▸ Work instructions: Find each line in the records that contains the string "kern", and copy those lines in full.
------------------------
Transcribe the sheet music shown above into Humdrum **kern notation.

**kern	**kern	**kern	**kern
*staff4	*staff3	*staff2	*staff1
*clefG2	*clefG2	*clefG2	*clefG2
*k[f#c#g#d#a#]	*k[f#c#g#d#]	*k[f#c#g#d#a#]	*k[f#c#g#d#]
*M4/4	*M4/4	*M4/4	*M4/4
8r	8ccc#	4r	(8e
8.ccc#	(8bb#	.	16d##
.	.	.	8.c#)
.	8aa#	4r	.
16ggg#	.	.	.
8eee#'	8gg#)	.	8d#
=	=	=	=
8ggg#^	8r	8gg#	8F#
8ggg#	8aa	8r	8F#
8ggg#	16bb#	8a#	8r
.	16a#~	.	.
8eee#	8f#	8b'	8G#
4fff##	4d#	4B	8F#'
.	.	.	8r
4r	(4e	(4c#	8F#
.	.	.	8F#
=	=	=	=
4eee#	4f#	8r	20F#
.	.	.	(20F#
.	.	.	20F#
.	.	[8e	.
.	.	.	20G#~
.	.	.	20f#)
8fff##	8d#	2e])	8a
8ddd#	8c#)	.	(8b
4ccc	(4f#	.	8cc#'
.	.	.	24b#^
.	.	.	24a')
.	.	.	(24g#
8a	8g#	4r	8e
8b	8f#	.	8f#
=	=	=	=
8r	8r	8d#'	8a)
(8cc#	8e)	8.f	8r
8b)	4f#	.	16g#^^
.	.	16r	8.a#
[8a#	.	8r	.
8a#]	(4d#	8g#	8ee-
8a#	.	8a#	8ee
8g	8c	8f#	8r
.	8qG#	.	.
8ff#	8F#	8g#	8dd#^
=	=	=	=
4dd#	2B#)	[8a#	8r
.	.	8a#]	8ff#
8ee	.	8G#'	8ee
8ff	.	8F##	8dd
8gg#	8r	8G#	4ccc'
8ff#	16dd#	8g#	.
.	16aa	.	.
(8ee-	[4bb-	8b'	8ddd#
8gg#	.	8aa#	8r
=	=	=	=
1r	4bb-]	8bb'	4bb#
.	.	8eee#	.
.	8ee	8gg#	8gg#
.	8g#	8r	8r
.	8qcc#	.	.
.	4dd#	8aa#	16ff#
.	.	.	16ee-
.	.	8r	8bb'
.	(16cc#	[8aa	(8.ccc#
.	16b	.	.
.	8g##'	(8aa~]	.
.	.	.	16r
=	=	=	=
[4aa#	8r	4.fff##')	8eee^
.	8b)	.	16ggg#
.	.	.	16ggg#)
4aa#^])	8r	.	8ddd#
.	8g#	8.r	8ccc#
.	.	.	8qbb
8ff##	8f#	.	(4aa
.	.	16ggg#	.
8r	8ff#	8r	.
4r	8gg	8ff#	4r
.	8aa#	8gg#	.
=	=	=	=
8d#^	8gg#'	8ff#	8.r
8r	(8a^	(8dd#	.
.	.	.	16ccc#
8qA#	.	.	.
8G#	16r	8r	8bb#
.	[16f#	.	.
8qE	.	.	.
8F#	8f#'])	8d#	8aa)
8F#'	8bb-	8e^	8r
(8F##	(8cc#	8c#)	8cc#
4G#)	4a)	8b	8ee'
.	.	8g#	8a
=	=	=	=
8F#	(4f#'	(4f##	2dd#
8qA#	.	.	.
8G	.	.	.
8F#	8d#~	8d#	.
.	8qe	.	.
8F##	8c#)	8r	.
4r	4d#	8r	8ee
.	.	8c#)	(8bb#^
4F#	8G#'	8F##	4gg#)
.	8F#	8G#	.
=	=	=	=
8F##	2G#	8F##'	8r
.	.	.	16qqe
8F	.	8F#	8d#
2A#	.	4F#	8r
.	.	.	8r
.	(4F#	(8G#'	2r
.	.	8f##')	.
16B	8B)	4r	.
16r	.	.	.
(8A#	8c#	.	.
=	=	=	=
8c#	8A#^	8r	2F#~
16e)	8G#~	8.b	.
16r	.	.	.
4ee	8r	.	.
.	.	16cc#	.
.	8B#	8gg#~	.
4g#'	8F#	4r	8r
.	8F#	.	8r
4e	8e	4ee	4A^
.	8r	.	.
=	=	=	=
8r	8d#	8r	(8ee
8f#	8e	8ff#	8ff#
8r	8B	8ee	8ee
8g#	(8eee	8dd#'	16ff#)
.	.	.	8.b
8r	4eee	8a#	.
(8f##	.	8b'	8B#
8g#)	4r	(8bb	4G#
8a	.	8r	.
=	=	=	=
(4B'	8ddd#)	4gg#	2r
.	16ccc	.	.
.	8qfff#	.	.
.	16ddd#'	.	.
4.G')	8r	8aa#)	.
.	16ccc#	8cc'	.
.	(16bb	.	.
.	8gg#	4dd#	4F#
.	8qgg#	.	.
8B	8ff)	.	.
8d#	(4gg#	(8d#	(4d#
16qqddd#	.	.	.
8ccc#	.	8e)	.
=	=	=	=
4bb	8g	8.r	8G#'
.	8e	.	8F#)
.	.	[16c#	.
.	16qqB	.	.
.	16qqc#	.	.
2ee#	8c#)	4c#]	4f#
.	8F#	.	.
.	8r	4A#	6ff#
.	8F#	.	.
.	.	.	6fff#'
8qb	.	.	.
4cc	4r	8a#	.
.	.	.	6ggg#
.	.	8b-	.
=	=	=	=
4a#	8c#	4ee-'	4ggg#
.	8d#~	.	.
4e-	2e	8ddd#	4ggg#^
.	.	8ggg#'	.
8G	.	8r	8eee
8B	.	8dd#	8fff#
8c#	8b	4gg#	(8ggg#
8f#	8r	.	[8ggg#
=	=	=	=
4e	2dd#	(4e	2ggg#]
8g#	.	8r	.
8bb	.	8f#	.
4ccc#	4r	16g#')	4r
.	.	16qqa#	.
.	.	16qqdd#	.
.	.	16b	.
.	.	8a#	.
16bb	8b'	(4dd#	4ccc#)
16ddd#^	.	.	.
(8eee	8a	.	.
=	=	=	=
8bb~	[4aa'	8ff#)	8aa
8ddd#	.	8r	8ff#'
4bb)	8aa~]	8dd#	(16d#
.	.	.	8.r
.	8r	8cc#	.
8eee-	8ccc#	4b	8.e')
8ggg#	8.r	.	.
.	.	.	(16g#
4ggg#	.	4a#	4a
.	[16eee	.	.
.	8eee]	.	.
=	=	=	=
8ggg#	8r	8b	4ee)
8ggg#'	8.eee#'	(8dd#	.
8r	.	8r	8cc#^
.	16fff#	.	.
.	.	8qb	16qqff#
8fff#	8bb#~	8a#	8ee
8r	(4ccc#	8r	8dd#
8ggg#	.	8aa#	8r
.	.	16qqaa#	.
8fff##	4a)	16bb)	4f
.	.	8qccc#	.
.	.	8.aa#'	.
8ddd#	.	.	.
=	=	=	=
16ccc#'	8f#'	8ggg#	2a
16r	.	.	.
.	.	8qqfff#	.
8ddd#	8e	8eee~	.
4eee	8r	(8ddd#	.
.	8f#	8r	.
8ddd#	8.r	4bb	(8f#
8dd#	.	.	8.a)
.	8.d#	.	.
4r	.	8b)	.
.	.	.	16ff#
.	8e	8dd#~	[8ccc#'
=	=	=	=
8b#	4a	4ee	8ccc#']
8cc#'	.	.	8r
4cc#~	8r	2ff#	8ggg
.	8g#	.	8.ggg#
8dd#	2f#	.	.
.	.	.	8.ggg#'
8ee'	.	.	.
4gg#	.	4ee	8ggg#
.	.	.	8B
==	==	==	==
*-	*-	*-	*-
------------------------
▸ Task solution:
Transcribe the sheet music shown above into Humdrum **kern notation.
**kern	**kern	**kern	**kern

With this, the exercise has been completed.